**To do**
When the line containing "purple gift [83,300,149,369] ->" is reached, begin reproducing lines exactly and continue through the last line of the records below.

########################################

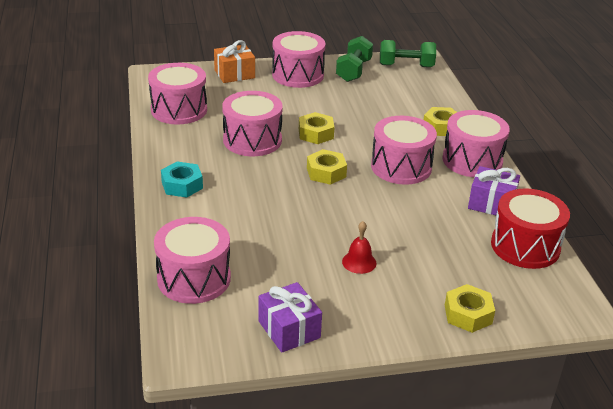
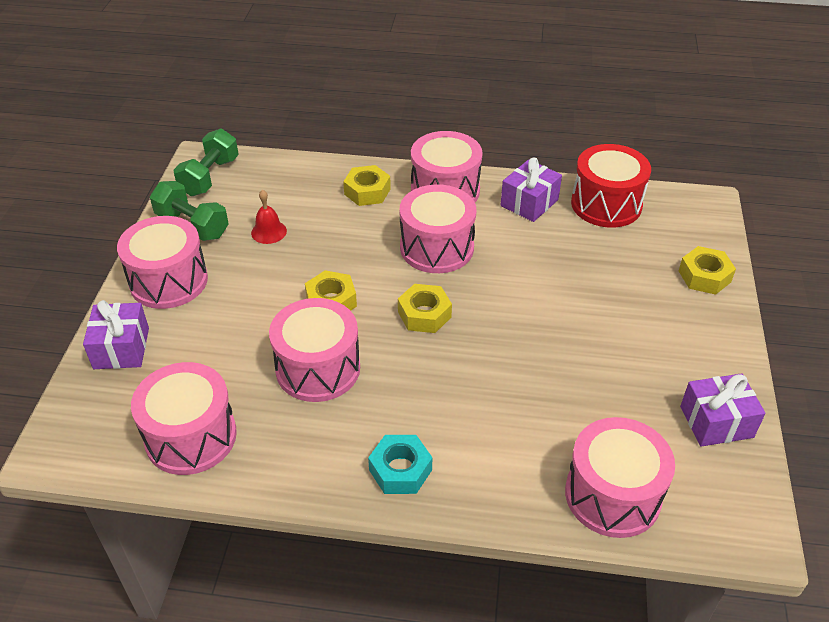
camera: 70 degrees left, 10 degrees up
orange gift [214,40,255,83] -> purple gift [83,300,149,369]
red bell [342,221,376,274] -> red bell moved to [251,190,287,244]

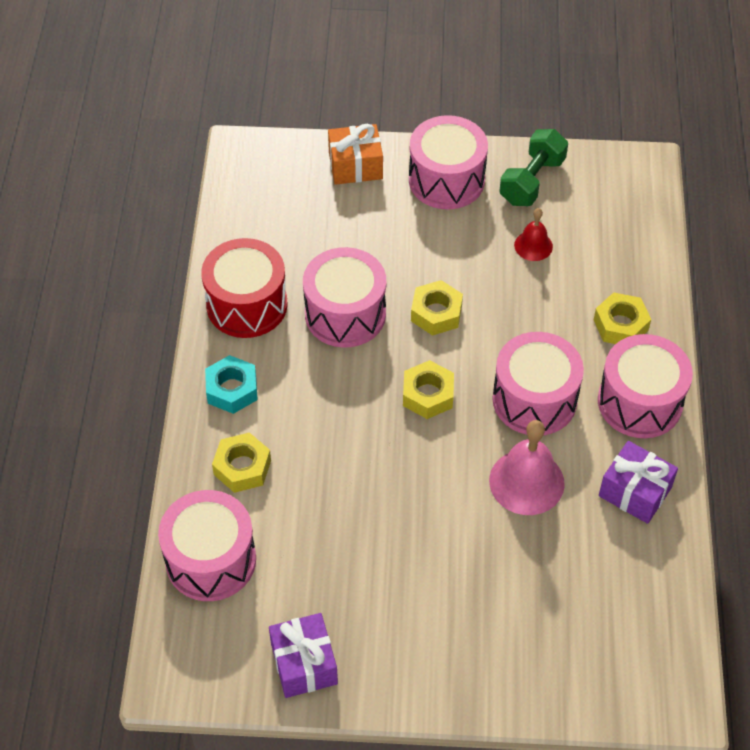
camera: 85 degrees right, 10 degrees up
purple gift [83,300,149,369] -> orange gift [328,124,383,185]
pink drum [131,362,237,475] -> none
green dumbbell [174,128,239,196] -> none
red drum [571,144,651,228] -> red drum moved to [201,238,288,338]
yellow nut [679,246,736,295] -> yellow nut moved to [212,432,271,493]
none -> pink bell [489,420,565,515]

########################################

**Written reply**
purple gift [83,300,149,369] -> orange gift [328,124,383,185]
pink drum [131,362,237,475] -> none
green dumbbell [174,128,239,196] -> none
red drum [571,144,651,228] -> red drum moved to [201,238,288,338]
yellow nut [679,246,736,295] -> yellow nut moved to [212,432,271,493]
none -> pink bell [489,420,565,515]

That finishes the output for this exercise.